What the exercise asks —
Leave out the images and transcribe the entries below word for word.

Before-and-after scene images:
___
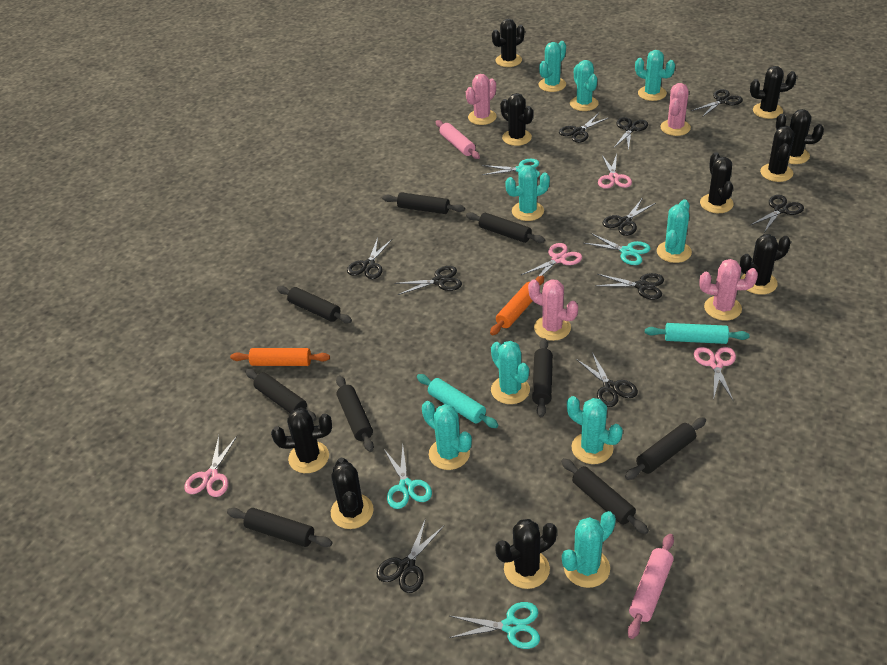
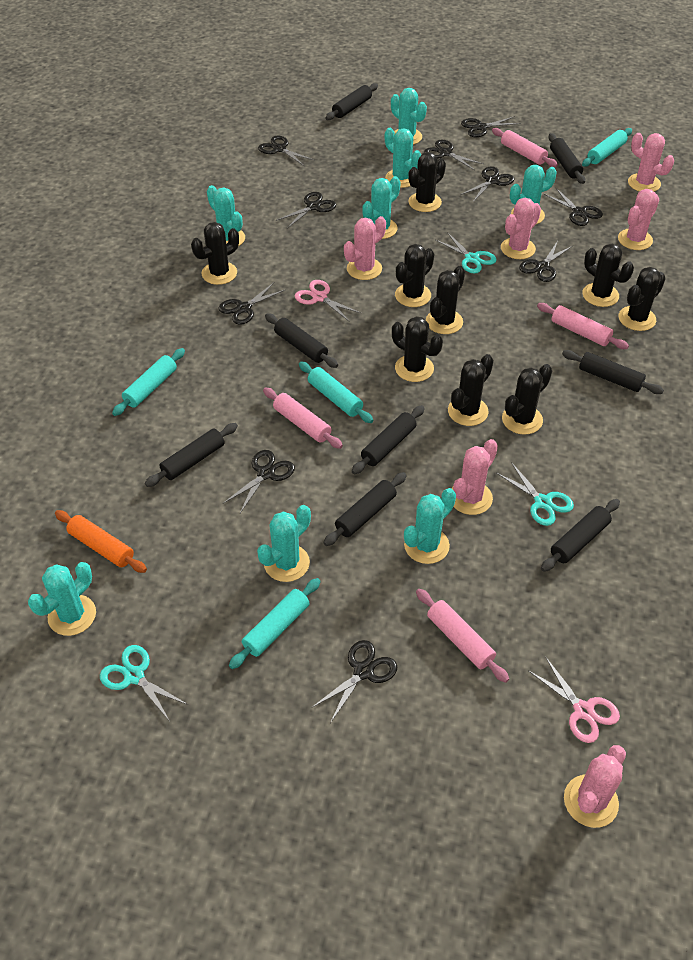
black cactus: 10 -> 9
black rolling pin: 9 -> 8
orange rolling pin: 2 -> 1
pink cactus: 4 -> 6
pink rolling pin: 2 -> 4
pink scissors: 4 -> 2
turquoise cactus: 9 -> 8
turquoise rolling pin: 2 -> 4
turquoise scissors: 4 -> 3

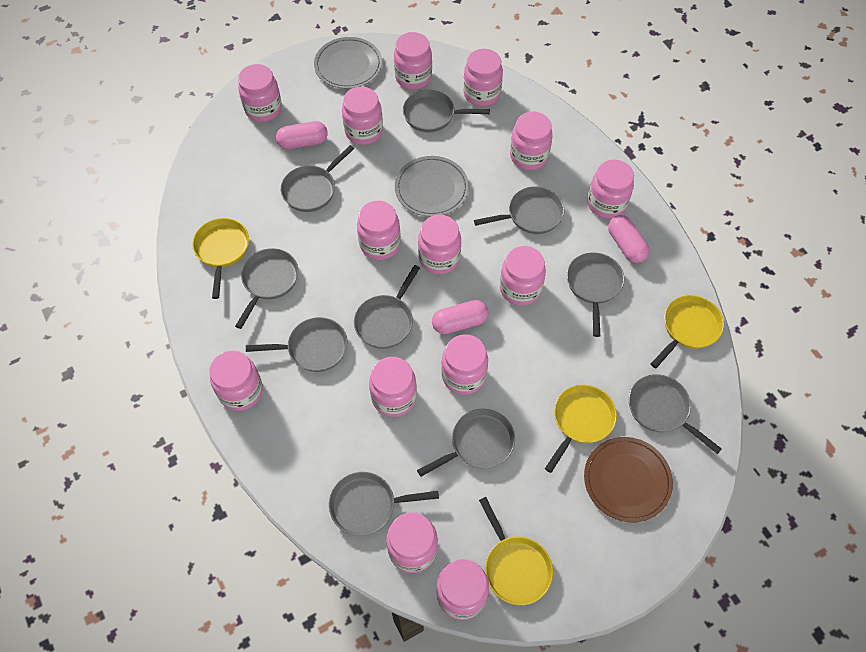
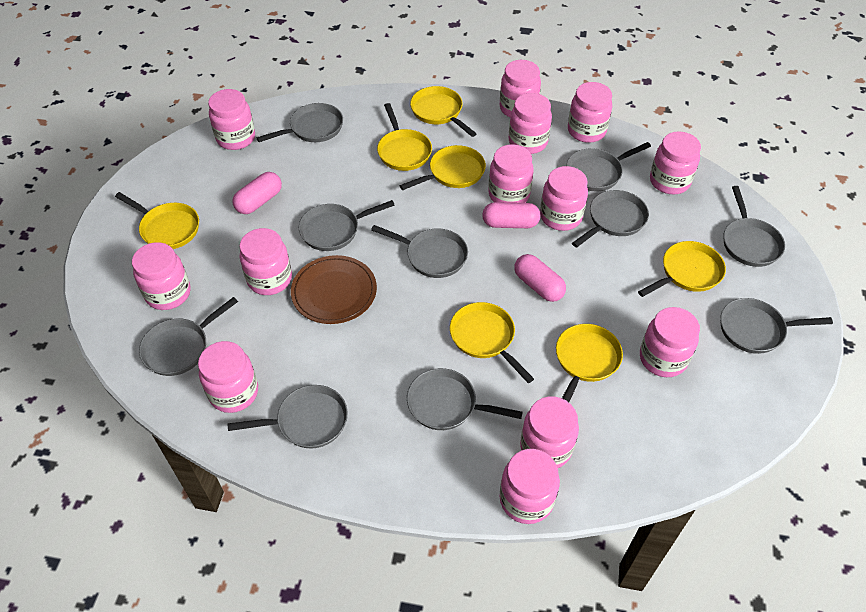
grey plate: 2 -> 0
pink jar: 14 -> 13
yellow pan: 4 -> 7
___
Task response —
black cactus: 10 -> 9
black rolling pin: 9 -> 8
orange rolling pin: 2 -> 1
pink cactus: 4 -> 6
pink rolling pin: 2 -> 4
pink scissors: 4 -> 2
turquoise cactus: 9 -> 8
turquoise rolling pin: 2 -> 4
turquoise scissors: 4 -> 3

grey plate: 2 -> 0
pink jar: 14 -> 13
yellow pan: 4 -> 7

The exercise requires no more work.